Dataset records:
================================

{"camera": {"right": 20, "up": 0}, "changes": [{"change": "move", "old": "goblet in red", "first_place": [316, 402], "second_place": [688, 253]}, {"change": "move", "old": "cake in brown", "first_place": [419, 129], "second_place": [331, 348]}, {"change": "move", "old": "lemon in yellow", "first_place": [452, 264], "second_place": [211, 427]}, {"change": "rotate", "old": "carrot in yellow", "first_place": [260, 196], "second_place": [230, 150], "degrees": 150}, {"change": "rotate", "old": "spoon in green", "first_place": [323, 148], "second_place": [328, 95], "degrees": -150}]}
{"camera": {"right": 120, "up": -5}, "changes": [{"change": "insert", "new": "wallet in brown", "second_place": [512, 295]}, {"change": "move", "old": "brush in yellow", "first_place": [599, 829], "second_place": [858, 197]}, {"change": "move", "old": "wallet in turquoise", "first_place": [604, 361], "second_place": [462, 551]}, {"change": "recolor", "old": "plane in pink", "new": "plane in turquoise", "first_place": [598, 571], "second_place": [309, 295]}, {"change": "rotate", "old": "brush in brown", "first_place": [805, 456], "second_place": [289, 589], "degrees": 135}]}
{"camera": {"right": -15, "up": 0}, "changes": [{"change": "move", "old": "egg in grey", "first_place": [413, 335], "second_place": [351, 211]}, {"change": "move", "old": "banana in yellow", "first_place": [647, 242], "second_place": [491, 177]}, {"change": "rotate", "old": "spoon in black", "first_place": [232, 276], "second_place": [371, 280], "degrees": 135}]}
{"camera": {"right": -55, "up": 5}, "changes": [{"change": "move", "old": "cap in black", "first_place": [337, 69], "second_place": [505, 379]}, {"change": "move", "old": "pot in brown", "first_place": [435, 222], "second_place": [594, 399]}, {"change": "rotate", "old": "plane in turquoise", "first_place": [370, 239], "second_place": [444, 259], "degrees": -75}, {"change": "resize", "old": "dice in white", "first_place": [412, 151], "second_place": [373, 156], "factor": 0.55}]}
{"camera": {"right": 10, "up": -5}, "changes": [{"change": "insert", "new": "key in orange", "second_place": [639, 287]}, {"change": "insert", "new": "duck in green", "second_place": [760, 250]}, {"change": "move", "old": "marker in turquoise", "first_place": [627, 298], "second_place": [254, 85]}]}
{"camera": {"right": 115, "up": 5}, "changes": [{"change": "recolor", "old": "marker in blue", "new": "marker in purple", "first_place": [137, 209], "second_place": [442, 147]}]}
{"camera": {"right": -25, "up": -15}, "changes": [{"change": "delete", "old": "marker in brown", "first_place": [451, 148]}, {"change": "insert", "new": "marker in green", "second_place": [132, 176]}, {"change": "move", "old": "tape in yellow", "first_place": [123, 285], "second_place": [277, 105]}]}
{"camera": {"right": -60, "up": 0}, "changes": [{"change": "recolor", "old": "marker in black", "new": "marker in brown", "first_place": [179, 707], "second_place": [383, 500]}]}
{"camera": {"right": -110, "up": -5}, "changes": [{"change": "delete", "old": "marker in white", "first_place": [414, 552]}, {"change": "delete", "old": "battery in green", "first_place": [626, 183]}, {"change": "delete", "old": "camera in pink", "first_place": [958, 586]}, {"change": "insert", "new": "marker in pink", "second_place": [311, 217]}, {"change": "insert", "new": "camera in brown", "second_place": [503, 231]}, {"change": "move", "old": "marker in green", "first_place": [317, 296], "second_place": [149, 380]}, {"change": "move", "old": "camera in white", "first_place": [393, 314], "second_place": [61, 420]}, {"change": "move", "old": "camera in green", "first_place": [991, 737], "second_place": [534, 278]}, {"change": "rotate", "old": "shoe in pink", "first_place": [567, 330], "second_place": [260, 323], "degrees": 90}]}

================================

Task brief:
Write the data out once more. Keep every word the same.

Answer box:
{"camera": {"right": 20, "up": 0}, "changes": [{"change": "move", "old": "goblet in red", "first_place": [316, 402], "second_place": [688, 253]}, {"change": "move", "old": "cake in brown", "first_place": [419, 129], "second_place": [331, 348]}, {"change": "move", "old": "lemon in yellow", "first_place": [452, 264], "second_place": [211, 427]}, {"change": "rotate", "old": "carrot in yellow", "first_place": [260, 196], "second_place": [230, 150], "degrees": 150}, {"change": "rotate", "old": "spoon in green", "first_place": [323, 148], "second_place": [328, 95], "degrees": -150}]}
{"camera": {"right": 120, "up": -5}, "changes": [{"change": "insert", "new": "wallet in brown", "second_place": [512, 295]}, {"change": "move", "old": "brush in yellow", "first_place": [599, 829], "second_place": [858, 197]}, {"change": "move", "old": "wallet in turquoise", "first_place": [604, 361], "second_place": [462, 551]}, {"change": "recolor", "old": "plane in pink", "new": "plane in turquoise", "first_place": [598, 571], "second_place": [309, 295]}, {"change": "rotate", "old": "brush in brown", "first_place": [805, 456], "second_place": [289, 589], "degrees": 135}]}
{"camera": {"right": -15, "up": 0}, "changes": [{"change": "move", "old": "egg in grey", "first_place": [413, 335], "second_place": [351, 211]}, {"change": "move", "old": "banana in yellow", "first_place": [647, 242], "second_place": [491, 177]}, {"change": "rotate", "old": "spoon in black", "first_place": [232, 276], "second_place": [371, 280], "degrees": 135}]}
{"camera": {"right": -55, "up": 5}, "changes": [{"change": "move", "old": "cap in black", "first_place": [337, 69], "second_place": [505, 379]}, {"change": "move", "old": "pot in brown", "first_place": [435, 222], "second_place": [594, 399]}, {"change": "rotate", "old": "plane in turquoise", "first_place": [370, 239], "second_place": [444, 259], "degrees": -75}, {"change": "resize", "old": "dice in white", "first_place": [412, 151], "second_place": [373, 156], "factor": 0.55}]}
{"camera": {"right": 10, "up": -5}, "changes": [{"change": "insert", "new": "key in orange", "second_place": [639, 287]}, {"change": "insert", "new": "duck in green", "second_place": [760, 250]}, {"change": "move", "old": "marker in turquoise", "first_place": [627, 298], "second_place": [254, 85]}]}
{"camera": {"right": 115, "up": 5}, "changes": [{"change": "recolor", "old": "marker in blue", "new": "marker in purple", "first_place": [137, 209], "second_place": [442, 147]}]}
{"camera": {"right": -25, "up": -15}, "changes": [{"change": "delete", "old": "marker in brown", "first_place": [451, 148]}, {"change": "insert", "new": "marker in green", "second_place": [132, 176]}, {"change": "move", "old": "tape in yellow", "first_place": [123, 285], "second_place": [277, 105]}]}
{"camera": {"right": -60, "up": 0}, "changes": [{"change": "recolor", "old": "marker in black", "new": "marker in brown", "first_place": [179, 707], "second_place": [383, 500]}]}
{"camera": {"right": -110, "up": -5}, "changes": [{"change": "delete", "old": "marker in white", "first_place": [414, 552]}, {"change": "delete", "old": "battery in green", "first_place": [626, 183]}, {"change": "delete", "old": "camera in pink", "first_place": [958, 586]}, {"change": "insert", "new": "marker in pink", "second_place": [311, 217]}, {"change": "insert", "new": "camera in brown", "second_place": [503, 231]}, {"change": "move", "old": "marker in green", "first_place": [317, 296], "second_place": [149, 380]}, {"change": "move", "old": "camera in white", "first_place": [393, 314], "second_place": [61, 420]}, {"change": "move", "old": "camera in green", "first_place": [991, 737], "second_place": [534, 278]}, {"change": "rotate", "old": "shoe in pink", "first_place": [567, 330], "second_place": [260, 323], "degrees": 90}]}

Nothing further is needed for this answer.